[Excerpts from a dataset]
Start of Block

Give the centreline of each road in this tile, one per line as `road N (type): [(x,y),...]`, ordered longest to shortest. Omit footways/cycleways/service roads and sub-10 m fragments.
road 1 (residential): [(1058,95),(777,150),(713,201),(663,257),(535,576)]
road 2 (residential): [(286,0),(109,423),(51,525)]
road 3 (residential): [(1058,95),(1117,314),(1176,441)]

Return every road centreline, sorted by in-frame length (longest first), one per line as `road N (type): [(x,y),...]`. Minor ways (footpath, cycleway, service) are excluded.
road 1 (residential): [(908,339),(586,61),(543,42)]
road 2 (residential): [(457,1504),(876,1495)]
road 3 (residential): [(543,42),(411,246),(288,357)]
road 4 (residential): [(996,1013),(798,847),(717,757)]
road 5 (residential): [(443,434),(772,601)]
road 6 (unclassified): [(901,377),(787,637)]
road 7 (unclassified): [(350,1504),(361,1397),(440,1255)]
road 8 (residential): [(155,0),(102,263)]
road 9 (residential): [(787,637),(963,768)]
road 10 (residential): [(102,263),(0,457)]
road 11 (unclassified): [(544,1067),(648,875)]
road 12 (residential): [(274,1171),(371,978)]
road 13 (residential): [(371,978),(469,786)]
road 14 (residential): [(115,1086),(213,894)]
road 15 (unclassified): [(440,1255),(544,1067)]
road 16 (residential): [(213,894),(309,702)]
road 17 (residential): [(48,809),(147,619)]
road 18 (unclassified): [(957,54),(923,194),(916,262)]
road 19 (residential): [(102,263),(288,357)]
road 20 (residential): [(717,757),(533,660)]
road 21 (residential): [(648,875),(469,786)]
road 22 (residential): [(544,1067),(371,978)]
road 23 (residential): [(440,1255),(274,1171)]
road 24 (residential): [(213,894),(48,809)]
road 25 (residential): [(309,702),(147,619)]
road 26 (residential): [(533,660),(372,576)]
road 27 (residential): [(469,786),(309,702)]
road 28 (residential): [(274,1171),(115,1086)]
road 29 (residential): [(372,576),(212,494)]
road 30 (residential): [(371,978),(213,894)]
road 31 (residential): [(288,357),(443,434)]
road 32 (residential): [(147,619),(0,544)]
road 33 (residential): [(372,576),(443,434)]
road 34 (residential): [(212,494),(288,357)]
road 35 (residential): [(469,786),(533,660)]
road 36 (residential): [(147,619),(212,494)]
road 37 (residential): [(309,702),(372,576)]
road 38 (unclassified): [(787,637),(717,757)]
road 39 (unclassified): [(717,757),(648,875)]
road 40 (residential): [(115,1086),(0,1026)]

End of Block

Transcribe the data in full, keeping every detail.

**RESPONSE TO THE EXERCISE**
Give the centreline of each road in this tile, one per line as `road N (type): [(x,y),...]`, ordered longest to shortest. Omit footways/cycleways/service roads and sub-10 m fragments.
road 1 (residential): [(1058,95),(777,150),(713,201),(663,257),(535,576)]
road 2 (residential): [(286,0),(109,423),(51,525)]
road 3 (residential): [(1058,95),(1117,314),(1176,441)]

Return every road centreline, sorted by in-frame length (longest first), one per line as `road N (type): [(x,y),...]`. Minor ways (footpath, cycleway, service) are excluded.
road 1 (residential): [(908,339),(586,61),(543,42)]
road 2 (residential): [(457,1504),(876,1495)]
road 3 (residential): [(543,42),(411,246),(288,357)]
road 4 (residential): [(996,1013),(798,847),(717,757)]
road 5 (residential): [(443,434),(772,601)]
road 6 (unclassified): [(901,377),(787,637)]
road 7 (unclassified): [(350,1504),(361,1397),(440,1255)]
road 8 (residential): [(155,0),(102,263)]
road 9 (residential): [(787,637),(963,768)]
road 10 (residential): [(102,263),(0,457)]
road 11 (unclassified): [(544,1067),(648,875)]
road 12 (residential): [(274,1171),(371,978)]
road 13 (residential): [(371,978),(469,786)]
road 14 (residential): [(115,1086),(213,894)]
road 15 (unclassified): [(440,1255),(544,1067)]
road 16 (residential): [(213,894),(309,702)]
road 17 (residential): [(48,809),(147,619)]
road 18 (unclassified): [(957,54),(923,194),(916,262)]
road 19 (residential): [(102,263),(288,357)]
road 20 (residential): [(717,757),(533,660)]
road 21 (residential): [(648,875),(469,786)]
road 22 (residential): [(544,1067),(371,978)]
road 23 (residential): [(440,1255),(274,1171)]
road 24 (residential): [(213,894),(48,809)]
road 25 (residential): [(309,702),(147,619)]
road 26 (residential): [(533,660),(372,576)]
road 27 (residential): [(469,786),(309,702)]
road 28 (residential): [(274,1171),(115,1086)]
road 29 (residential): [(372,576),(212,494)]
road 30 (residential): [(371,978),(213,894)]
road 31 (residential): [(288,357),(443,434)]
road 32 (residential): [(147,619),(0,544)]
road 33 (residential): [(372,576),(443,434)]
road 34 (residential): [(212,494),(288,357)]
road 35 (residential): [(469,786),(533,660)]
road 36 (residential): [(147,619),(212,494)]
road 37 (residential): [(309,702),(372,576)]
road 38 (unclassified): [(787,637),(717,757)]
road 39 (unclassified): [(717,757),(648,875)]
road 40 (residential): [(115,1086),(0,1026)]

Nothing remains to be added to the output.